EXERCISE REQUIREMENTS: Within the listing that follows, reproduce exactly the lines starting at the line with "U1 pin RXD: n1 -> n4" and ending at the line with "TP1: none -> test point (N_4)", inclusive, and only those. Pictures are dropped.

DATA EXCERPTS:
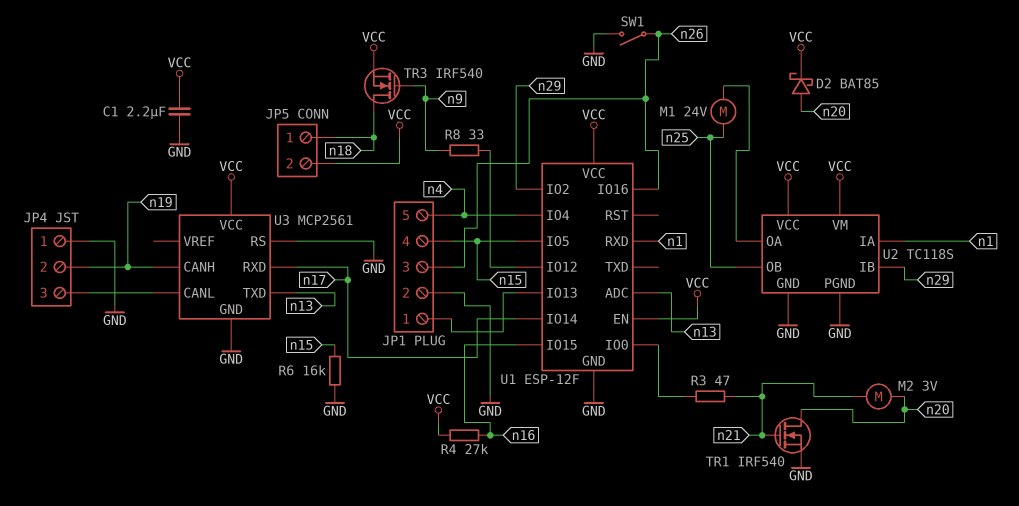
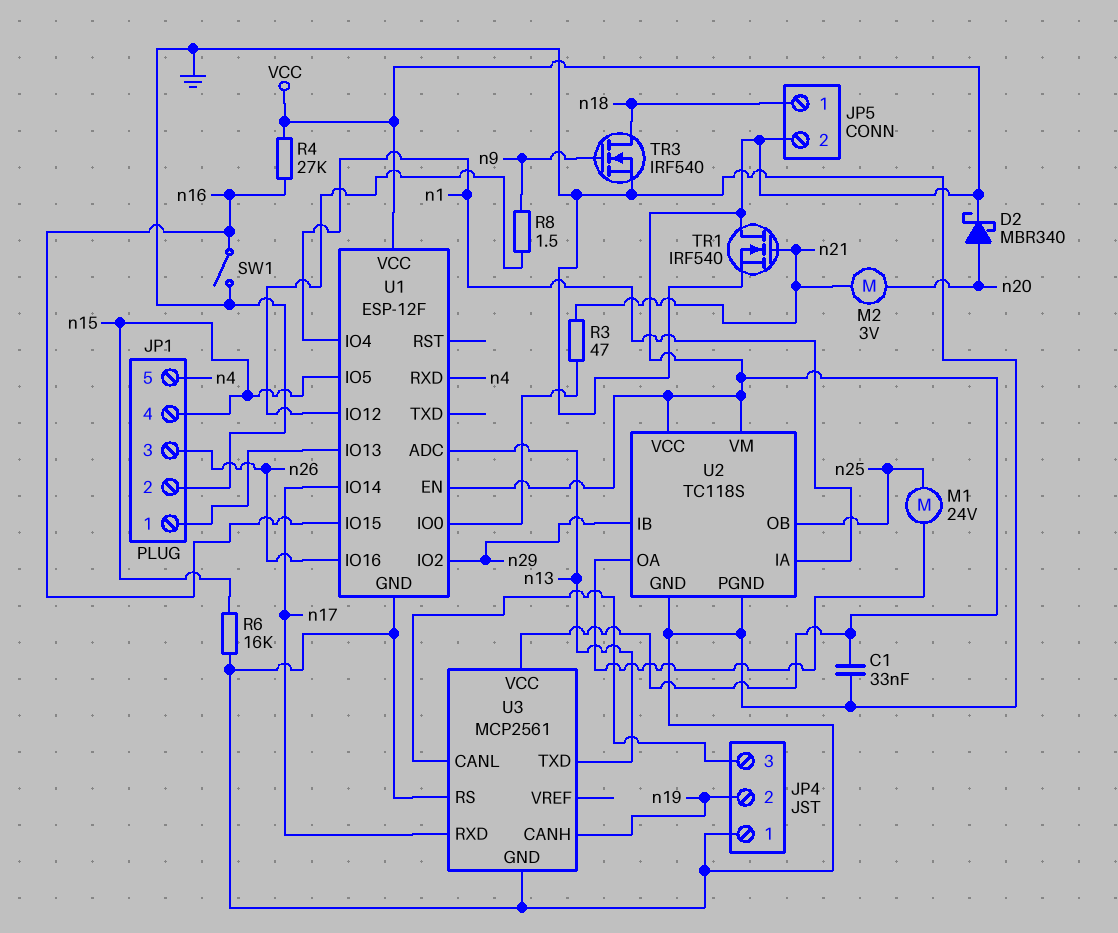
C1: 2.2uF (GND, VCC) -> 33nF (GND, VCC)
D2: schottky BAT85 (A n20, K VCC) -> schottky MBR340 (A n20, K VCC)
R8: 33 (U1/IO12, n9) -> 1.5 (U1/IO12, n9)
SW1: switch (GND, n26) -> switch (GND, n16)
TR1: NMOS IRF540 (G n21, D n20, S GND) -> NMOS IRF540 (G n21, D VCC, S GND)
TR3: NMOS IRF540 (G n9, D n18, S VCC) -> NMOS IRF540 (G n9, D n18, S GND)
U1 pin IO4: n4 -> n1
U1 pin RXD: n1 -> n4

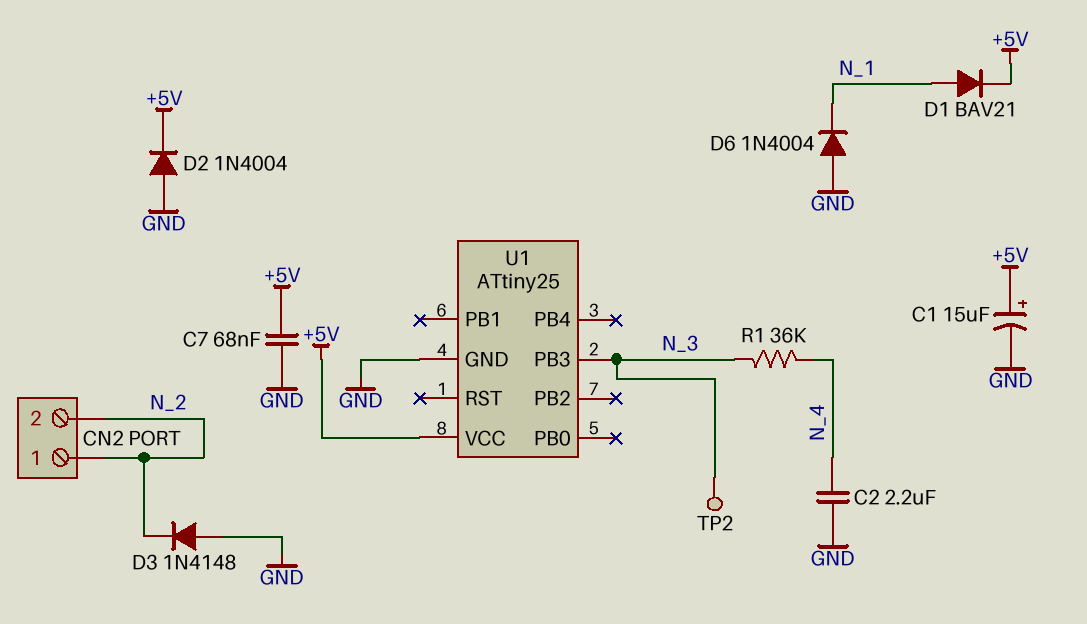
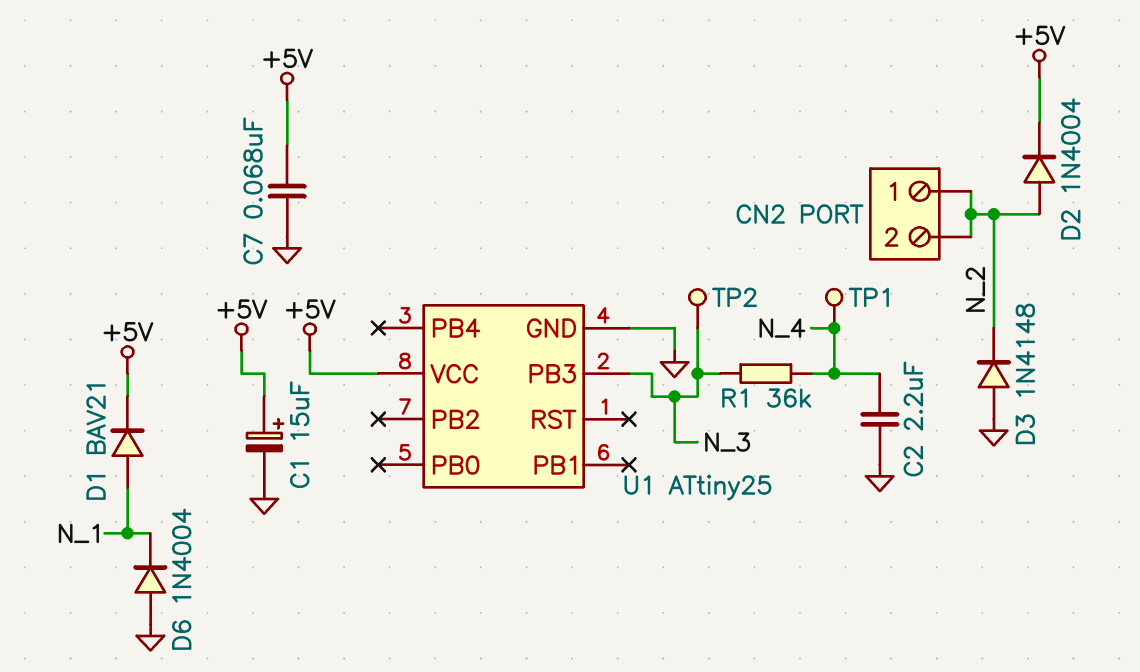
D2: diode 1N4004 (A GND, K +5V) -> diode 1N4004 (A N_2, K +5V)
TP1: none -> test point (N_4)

--

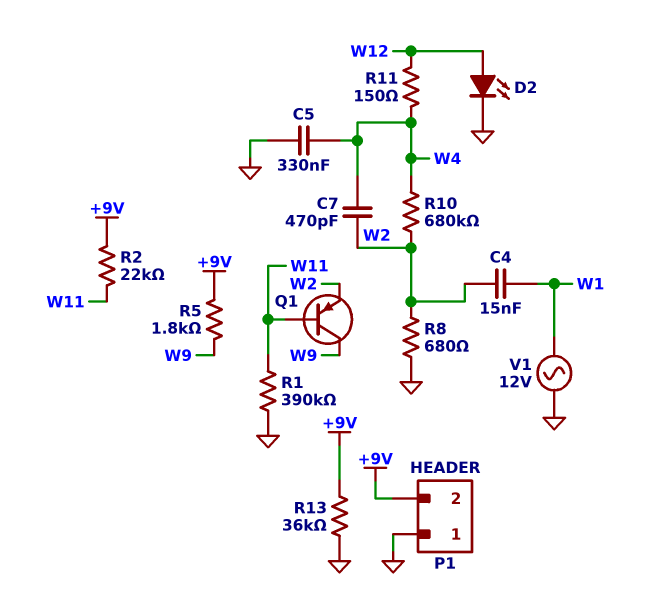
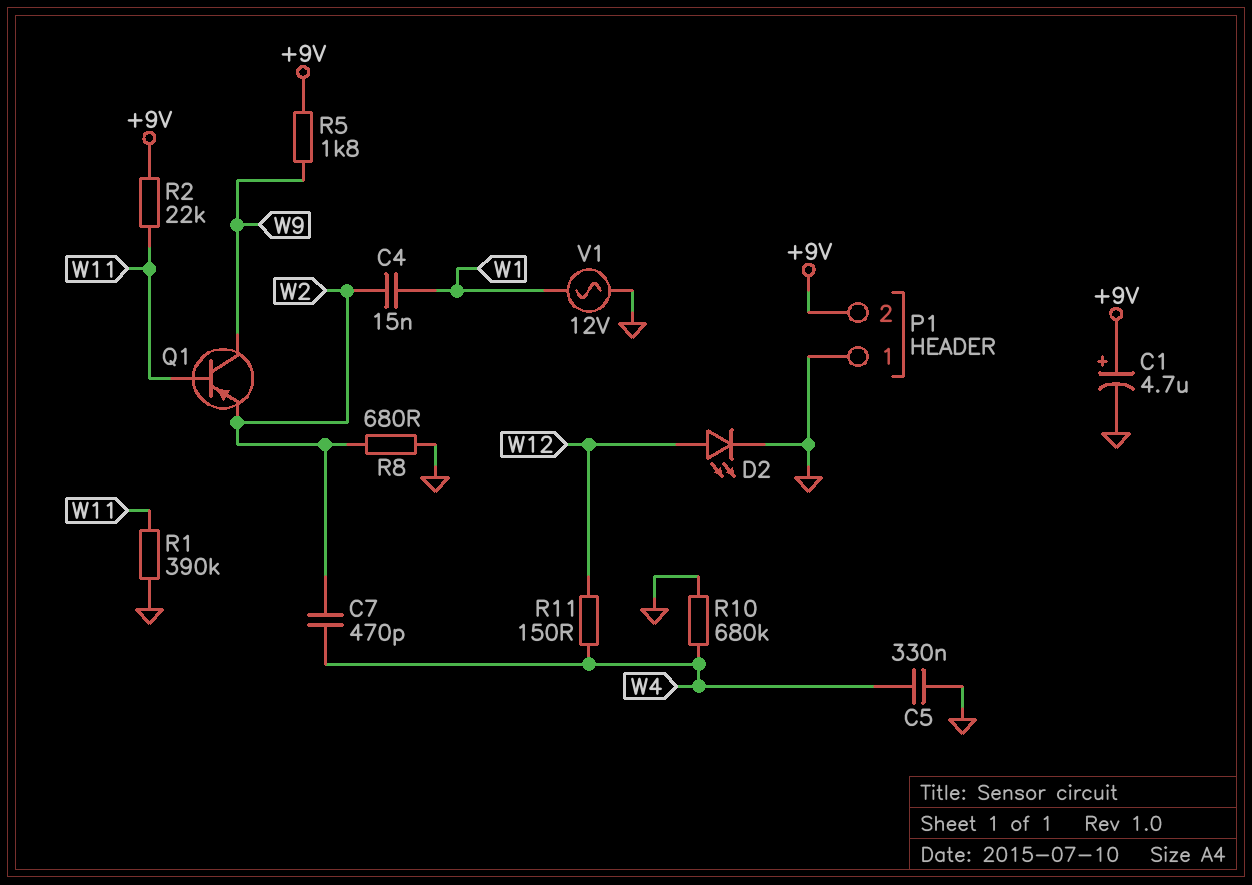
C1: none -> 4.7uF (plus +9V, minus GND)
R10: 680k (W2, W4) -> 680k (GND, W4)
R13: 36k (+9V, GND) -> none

==

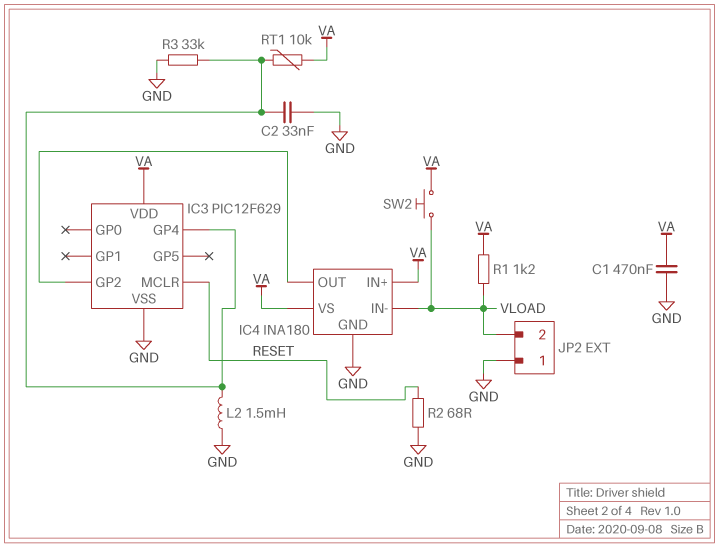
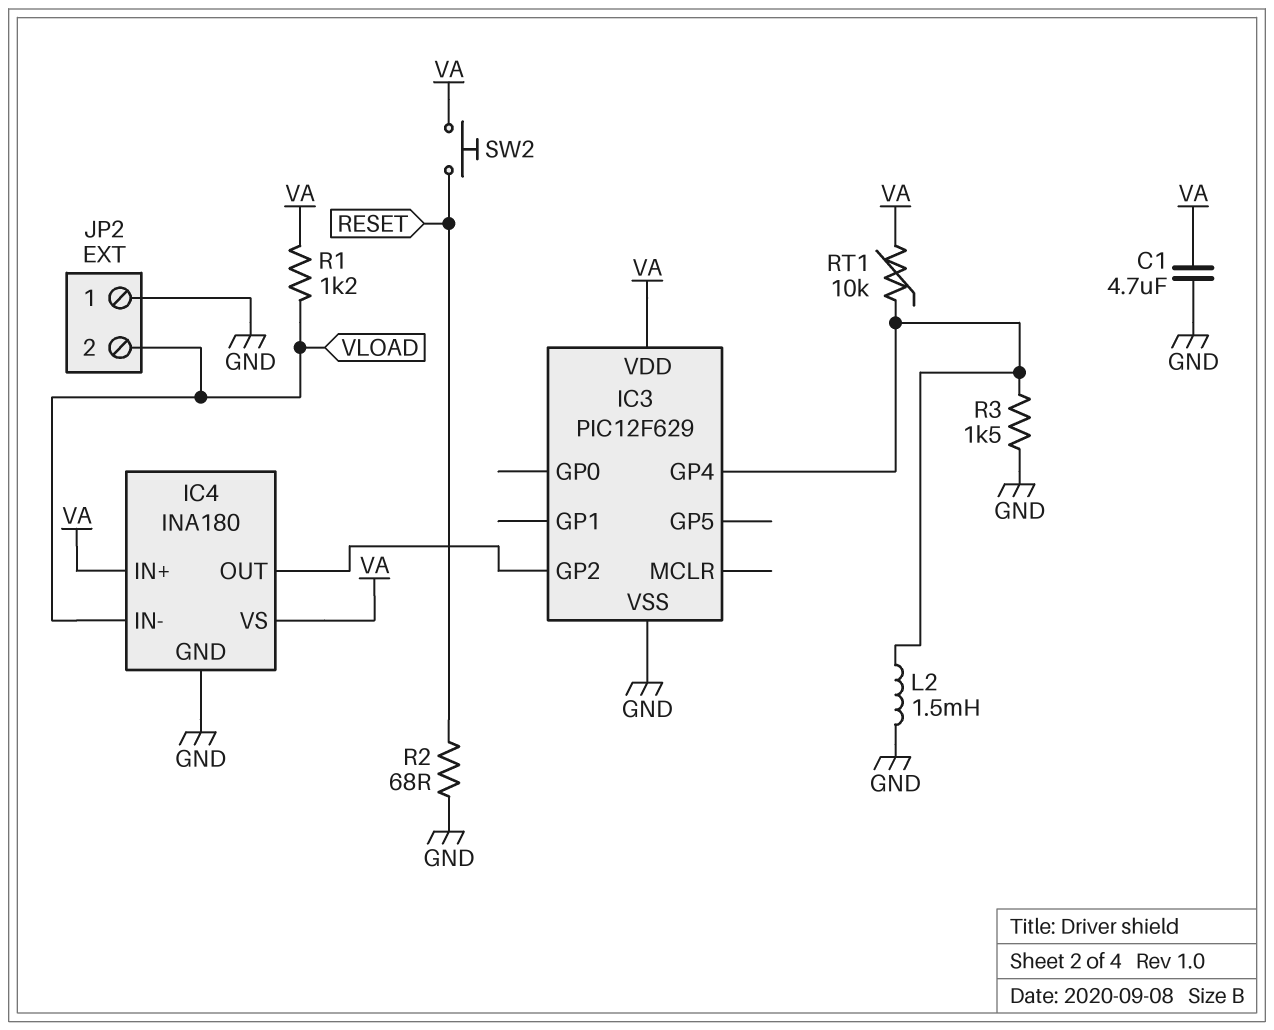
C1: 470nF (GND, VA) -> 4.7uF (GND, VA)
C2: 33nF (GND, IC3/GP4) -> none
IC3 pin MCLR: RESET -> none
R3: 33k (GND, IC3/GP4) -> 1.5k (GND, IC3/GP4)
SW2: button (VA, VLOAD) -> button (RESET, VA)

SOLUTION TO THIS PROBLEM:
U1 pin RXD: n1 -> n4

D2: diode 1N4004 (A GND, K +5V) -> diode 1N4004 (A N_2, K +5V)
TP1: none -> test point (N_4)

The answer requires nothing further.